**GOAL OF THE EXERCISE**
Would you restate the full listing word for word and omit its pictures?

**RECORD EXTRACTS**
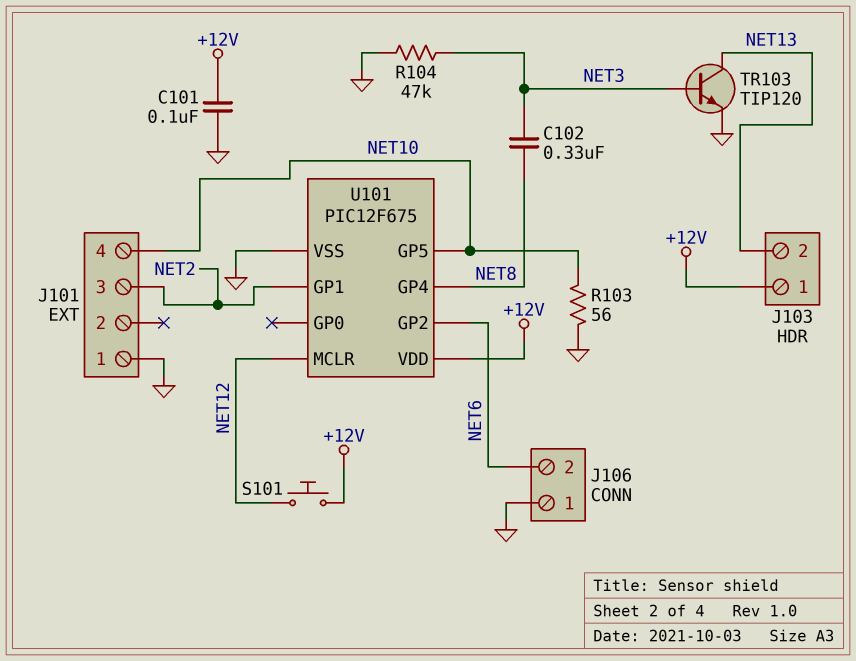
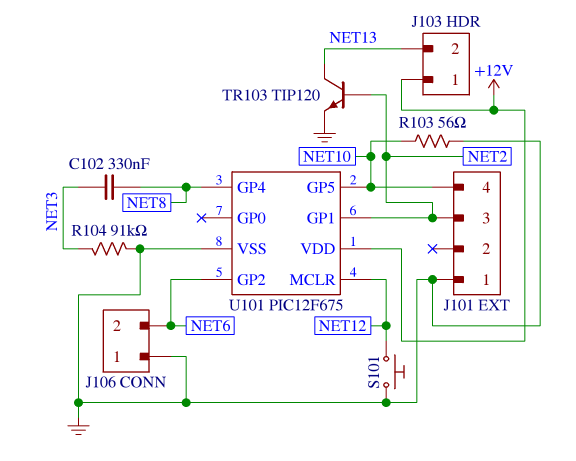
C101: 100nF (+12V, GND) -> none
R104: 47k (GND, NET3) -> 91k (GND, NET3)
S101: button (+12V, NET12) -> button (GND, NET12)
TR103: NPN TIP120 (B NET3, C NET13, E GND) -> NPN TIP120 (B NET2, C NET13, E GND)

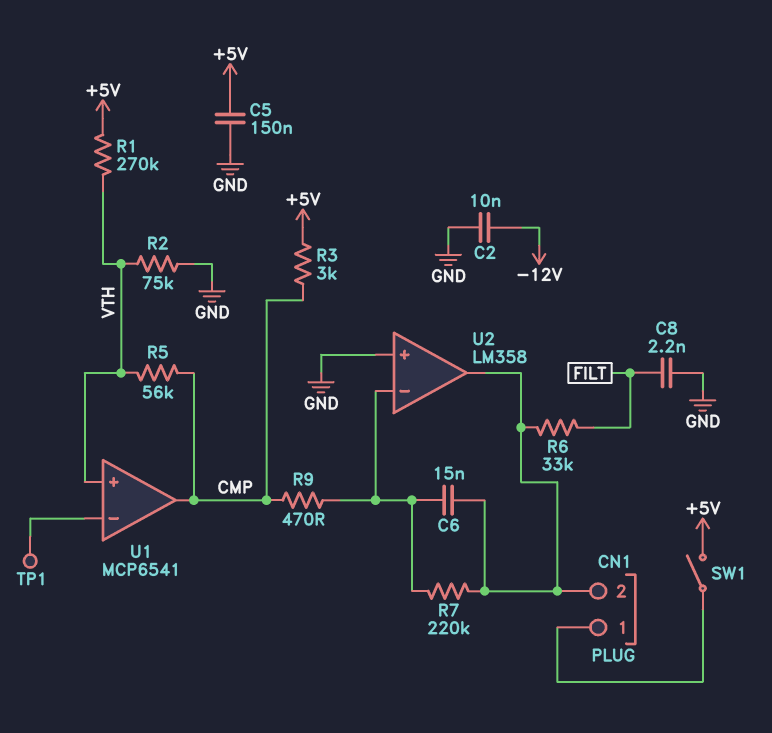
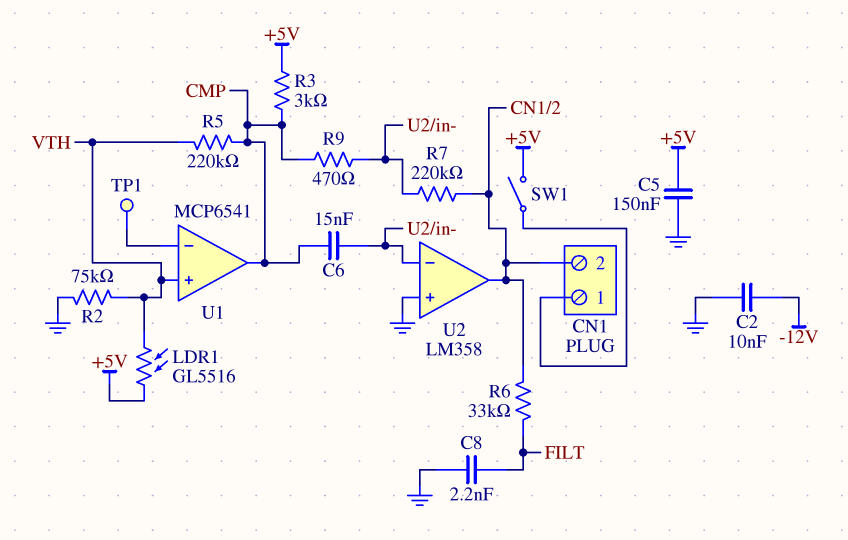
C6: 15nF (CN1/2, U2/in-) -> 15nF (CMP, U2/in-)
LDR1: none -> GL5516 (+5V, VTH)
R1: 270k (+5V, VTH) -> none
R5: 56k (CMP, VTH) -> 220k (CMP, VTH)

**ANSWER FOR THIS EXERCISE**
C101: 100nF (+12V, GND) -> none
R104: 47k (GND, NET3) -> 91k (GND, NET3)
S101: button (+12V, NET12) -> button (GND, NET12)
TR103: NPN TIP120 (B NET3, C NET13, E GND) -> NPN TIP120 (B NET2, C NET13, E GND)

C6: 15nF (CN1/2, U2/in-) -> 15nF (CMP, U2/in-)
LDR1: none -> GL5516 (+5V, VTH)
R1: 270k (+5V, VTH) -> none
R5: 56k (CMP, VTH) -> 220k (CMP, VTH)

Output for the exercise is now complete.